Collected data

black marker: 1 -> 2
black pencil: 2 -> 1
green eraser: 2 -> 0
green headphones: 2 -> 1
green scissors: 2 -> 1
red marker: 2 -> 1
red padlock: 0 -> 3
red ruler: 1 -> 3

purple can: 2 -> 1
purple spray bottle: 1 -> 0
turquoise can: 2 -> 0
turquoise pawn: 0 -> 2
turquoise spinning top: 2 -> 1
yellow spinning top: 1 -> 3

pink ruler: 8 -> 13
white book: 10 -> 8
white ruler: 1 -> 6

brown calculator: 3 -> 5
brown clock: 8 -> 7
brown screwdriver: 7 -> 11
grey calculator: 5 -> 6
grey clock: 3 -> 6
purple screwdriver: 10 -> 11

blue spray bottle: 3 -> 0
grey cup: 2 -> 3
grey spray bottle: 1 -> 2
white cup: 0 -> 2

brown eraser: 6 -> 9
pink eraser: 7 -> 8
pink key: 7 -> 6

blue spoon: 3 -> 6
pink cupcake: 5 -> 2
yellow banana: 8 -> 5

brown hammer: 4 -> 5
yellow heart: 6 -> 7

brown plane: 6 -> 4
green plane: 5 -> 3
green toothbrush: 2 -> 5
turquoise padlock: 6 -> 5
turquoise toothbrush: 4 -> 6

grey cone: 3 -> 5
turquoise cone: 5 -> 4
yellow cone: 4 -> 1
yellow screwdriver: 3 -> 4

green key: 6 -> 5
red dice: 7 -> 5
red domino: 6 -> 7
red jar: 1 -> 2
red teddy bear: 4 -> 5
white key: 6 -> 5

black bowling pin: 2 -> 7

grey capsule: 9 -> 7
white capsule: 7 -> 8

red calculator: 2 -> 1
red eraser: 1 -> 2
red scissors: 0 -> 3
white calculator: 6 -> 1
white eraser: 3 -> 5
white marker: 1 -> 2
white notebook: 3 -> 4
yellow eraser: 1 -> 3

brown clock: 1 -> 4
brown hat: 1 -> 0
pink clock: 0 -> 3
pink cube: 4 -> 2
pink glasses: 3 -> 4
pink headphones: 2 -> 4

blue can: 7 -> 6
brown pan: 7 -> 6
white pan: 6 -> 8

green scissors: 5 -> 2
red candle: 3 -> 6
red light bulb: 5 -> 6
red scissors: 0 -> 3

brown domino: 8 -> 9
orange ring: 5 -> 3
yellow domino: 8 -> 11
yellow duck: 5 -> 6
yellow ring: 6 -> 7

| TASK ITEM |
Give all of the lines above again, exactly as they are.

| EXERCISE OUTPUT |
black marker: 1 -> 2
black pencil: 2 -> 1
green eraser: 2 -> 0
green headphones: 2 -> 1
green scissors: 2 -> 1
red marker: 2 -> 1
red padlock: 0 -> 3
red ruler: 1 -> 3

purple can: 2 -> 1
purple spray bottle: 1 -> 0
turquoise can: 2 -> 0
turquoise pawn: 0 -> 2
turquoise spinning top: 2 -> 1
yellow spinning top: 1 -> 3

pink ruler: 8 -> 13
white book: 10 -> 8
white ruler: 1 -> 6

brown calculator: 3 -> 5
brown clock: 8 -> 7
brown screwdriver: 7 -> 11
grey calculator: 5 -> 6
grey clock: 3 -> 6
purple screwdriver: 10 -> 11

blue spray bottle: 3 -> 0
grey cup: 2 -> 3
grey spray bottle: 1 -> 2
white cup: 0 -> 2

brown eraser: 6 -> 9
pink eraser: 7 -> 8
pink key: 7 -> 6

blue spoon: 3 -> 6
pink cupcake: 5 -> 2
yellow banana: 8 -> 5

brown hammer: 4 -> 5
yellow heart: 6 -> 7

brown plane: 6 -> 4
green plane: 5 -> 3
green toothbrush: 2 -> 5
turquoise padlock: 6 -> 5
turquoise toothbrush: 4 -> 6

grey cone: 3 -> 5
turquoise cone: 5 -> 4
yellow cone: 4 -> 1
yellow screwdriver: 3 -> 4

green key: 6 -> 5
red dice: 7 -> 5
red domino: 6 -> 7
red jar: 1 -> 2
red teddy bear: 4 -> 5
white key: 6 -> 5

black bowling pin: 2 -> 7

grey capsule: 9 -> 7
white capsule: 7 -> 8

red calculator: 2 -> 1
red eraser: 1 -> 2
red scissors: 0 -> 3
white calculator: 6 -> 1
white eraser: 3 -> 5
white marker: 1 -> 2
white notebook: 3 -> 4
yellow eraser: 1 -> 3

brown clock: 1 -> 4
brown hat: 1 -> 0
pink clock: 0 -> 3
pink cube: 4 -> 2
pink glasses: 3 -> 4
pink headphones: 2 -> 4

blue can: 7 -> 6
brown pan: 7 -> 6
white pan: 6 -> 8

green scissors: 5 -> 2
red candle: 3 -> 6
red light bulb: 5 -> 6
red scissors: 0 -> 3

brown domino: 8 -> 9
orange ring: 5 -> 3
yellow domino: 8 -> 11
yellow duck: 5 -> 6
yellow ring: 6 -> 7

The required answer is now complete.